-- Begin --

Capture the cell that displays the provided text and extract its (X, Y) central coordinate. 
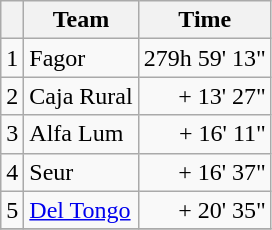
3 (12, 134)
+ 16' 37" (204, 172)
+ 16' 11" (204, 134)
+ 13' 27" (204, 96)
1 (12, 58)
+ 20' 35" (204, 210)
Caja Rural (81, 96)
5 (12, 210)
Fagor (81, 58)
279h 59' 13" (204, 58)
4 (12, 172)
Time (204, 20)
Team (81, 20)
Alfa Lum (81, 134)
2 (12, 96)
Del Tongo (81, 210)
Seur (81, 172)
For the text-containing cell, return its midpoint in (x, y) coordinate format. 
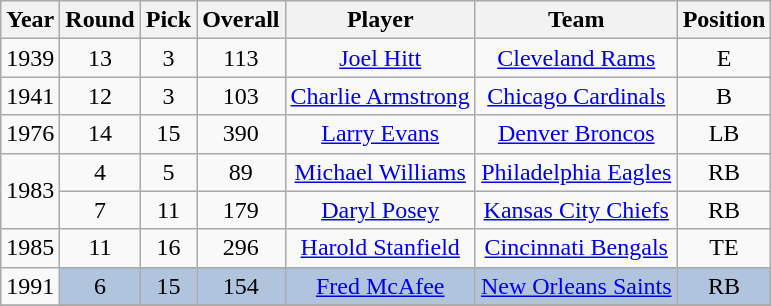
1985 (30, 248)
New Orleans Saints (576, 286)
14 (100, 134)
13 (100, 58)
Denver Broncos (576, 134)
1991 (30, 286)
154 (241, 286)
1941 (30, 96)
E (724, 58)
6 (100, 286)
Charlie Armstrong (380, 96)
296 (241, 248)
Kansas City Chiefs (576, 210)
LB (724, 134)
TE (724, 248)
Philadelphia Eagles (576, 172)
Pick (168, 20)
16 (168, 248)
1939 (30, 58)
1976 (30, 134)
Chicago Cardinals (576, 96)
12 (100, 96)
Joel Hitt (380, 58)
Team (576, 20)
Michael Williams (380, 172)
5 (168, 172)
103 (241, 96)
390 (241, 134)
1983 (30, 191)
Year (30, 20)
7 (100, 210)
Daryl Posey (380, 210)
Round (100, 20)
4 (100, 172)
113 (241, 58)
179 (241, 210)
B (724, 96)
Position (724, 20)
89 (241, 172)
Larry Evans (380, 134)
Cleveland Rams (576, 58)
Player (380, 20)
Overall (241, 20)
Fred McAfee (380, 286)
Cincinnati Bengals (576, 248)
Harold Stanfield (380, 248)
Identify which cell holds the provided text, then report its [x, y] central coordinate. 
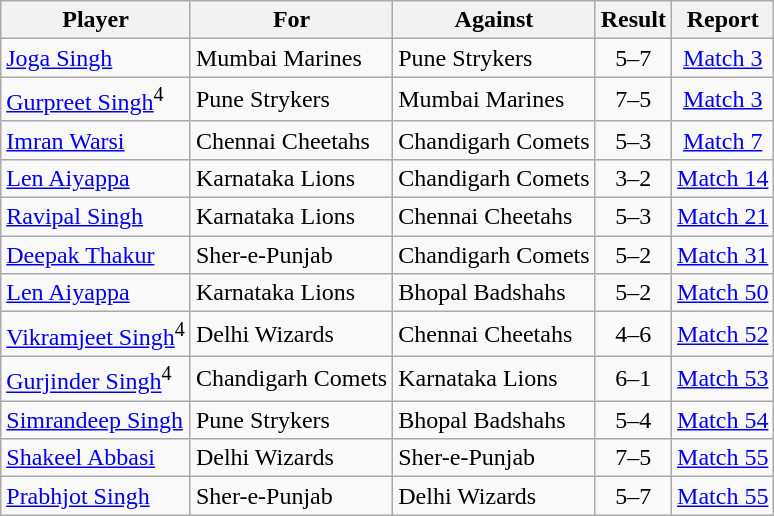
Shakeel Abbasi [96, 458]
Match 21 [723, 217]
Vikramjeet Singh4 [96, 334]
Joga Singh [96, 58]
Match 7 [723, 140]
Match 14 [723, 178]
Result [633, 20]
Imran Warsi [96, 140]
Match 54 [723, 420]
Match 53 [723, 378]
Simrandeep Singh [96, 420]
Match 52 [723, 334]
Match 31 [723, 255]
Ravipal Singh [96, 217]
3–2 [633, 178]
Deepak Thakur [96, 255]
Gurjinder Singh4 [96, 378]
Report [723, 20]
Against [494, 20]
Match 50 [723, 293]
5–4 [633, 420]
Player [96, 20]
6–1 [633, 378]
4–6 [633, 334]
Gurpreet Singh4 [96, 100]
Prabhjot Singh [96, 496]
For [291, 20]
For the text-containing cell, return its midpoint in (X, Y) coordinate format. 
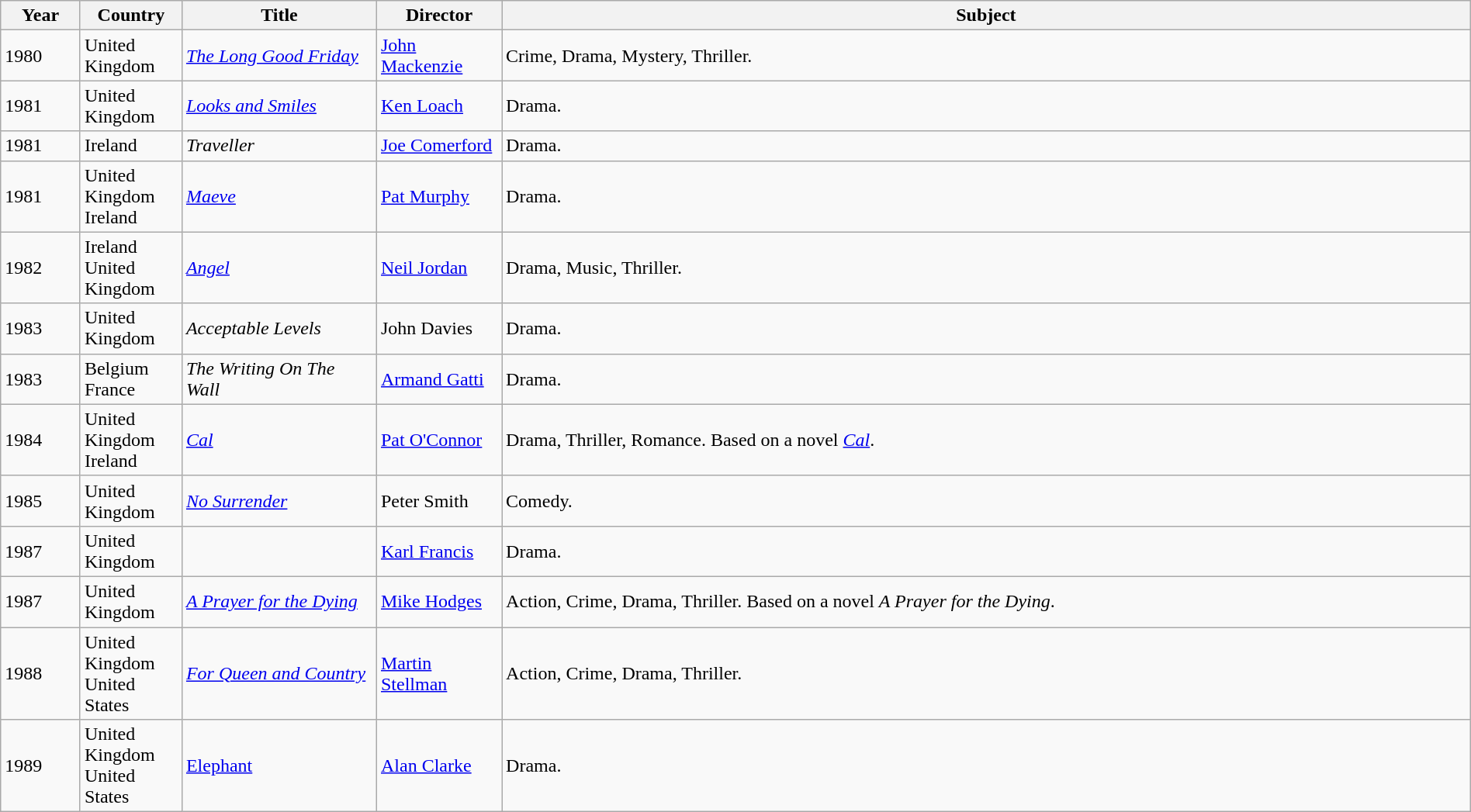
Mike Hodges (439, 602)
IrelandUnited Kingdom (130, 268)
Year (40, 16)
Maeve (279, 196)
Alan Clarke (439, 767)
Comedy. (987, 501)
1985 (40, 501)
Country (130, 16)
Looks and Smiles (279, 106)
Ireland (130, 146)
No Surrender (279, 501)
BelgiumFrance (130, 379)
Drama, Music, Thriller. (987, 268)
Director (439, 16)
Pat Murphy (439, 196)
Ken Loach (439, 106)
Neil Jordan (439, 268)
The Long Good Friday (279, 56)
1982 (40, 268)
Subject (987, 16)
A Prayer for the Dying (279, 602)
Title (279, 16)
The Writing On The Wall (279, 379)
Crime, Drama, Mystery, Thriller. (987, 56)
Joe Comerford (439, 146)
Traveller (279, 146)
For Queen and Country (279, 673)
Pat O'Connor (439, 440)
Armand Gatti (439, 379)
1988 (40, 673)
Action, Crime, Drama, Thriller. Based on a novel A Prayer for the Dying. (987, 602)
Elephant (279, 767)
1980 (40, 56)
Karl Francis (439, 551)
Angel (279, 268)
John Mackenzie (439, 56)
Action, Crime, Drama, Thriller. (987, 673)
Peter Smith (439, 501)
John Davies (439, 329)
Cal (279, 440)
Acceptable Levels (279, 329)
1984 (40, 440)
Martin Stellman (439, 673)
Drama, Thriller, Romance. Based on a novel Cal. (987, 440)
1989 (40, 767)
Capture the cell that displays the provided text and extract its [X, Y] central coordinate. 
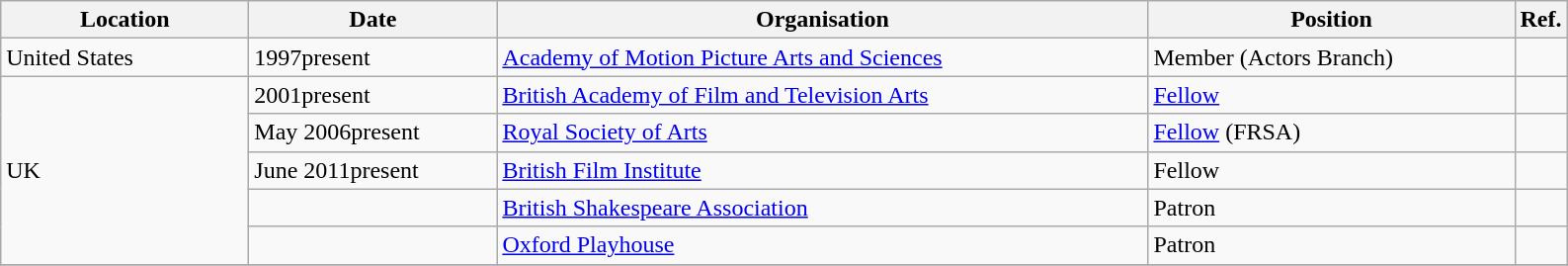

-- End --

## What to do
Please reproduce the entries word for word, from their first line through the line containing "Identify which cell", including both ends, and leave the pictures out.

## Answer for this exercise
Capture the cell that displays the provided text and extract its (X, Y) central coordinate. 
3 (12, 134)
+ 16' 37" (204, 172)
+ 16' 11" (204, 134)
+ 13' 27" (204, 96)
1 (12, 58)
+ 20' 35" (204, 210)
Caja Rural (81, 96)
5 (12, 210)
Fagor (81, 58)
279h 59' 13" (204, 58)
4 (12, 172)
Time (204, 20)
Team (81, 20)
Alfa Lum (81, 134)
2 (12, 96)
Del Tongo (81, 210)
Seur (81, 172)
For the text-containing cell, return its midpoint in (x, y) coordinate format. 
1985 (30, 248)
New Orleans Saints (576, 286)
14 (100, 134)
13 (100, 58)
Denver Broncos (576, 134)
1991 (30, 286)
154 (241, 286)
1941 (30, 96)
E (724, 58)
6 (100, 286)
Charlie Armstrong (380, 96)
296 (241, 248)
Kansas City Chiefs (576, 210)
LB (724, 134)
TE (724, 248)
Philadelphia Eagles (576, 172)
Pick (168, 20)
16 (168, 248)
1939 (30, 58)
1976 (30, 134)
Chicago Cardinals (576, 96)
12 (100, 96)
Joel Hitt (380, 58)
Team (576, 20)
Michael Williams (380, 172)
5 (168, 172)
103 (241, 96)
390 (241, 134)
1983 (30, 191)
Year (30, 20)
7 (100, 210)
Daryl Posey (380, 210)
Round (100, 20)
4 (100, 172)
113 (241, 58)
179 (241, 210)
B (724, 96)
Position (724, 20)
89 (241, 172)
Larry Evans (380, 134)
Cleveland Rams (576, 58)
Player (380, 20)
Overall (241, 20)
Fred McAfee (380, 286)
Cincinnati Bengals (576, 248)
Harold Stanfield (380, 248)
Identify which cell holds the provided text, then report its [x, y] central coordinate. 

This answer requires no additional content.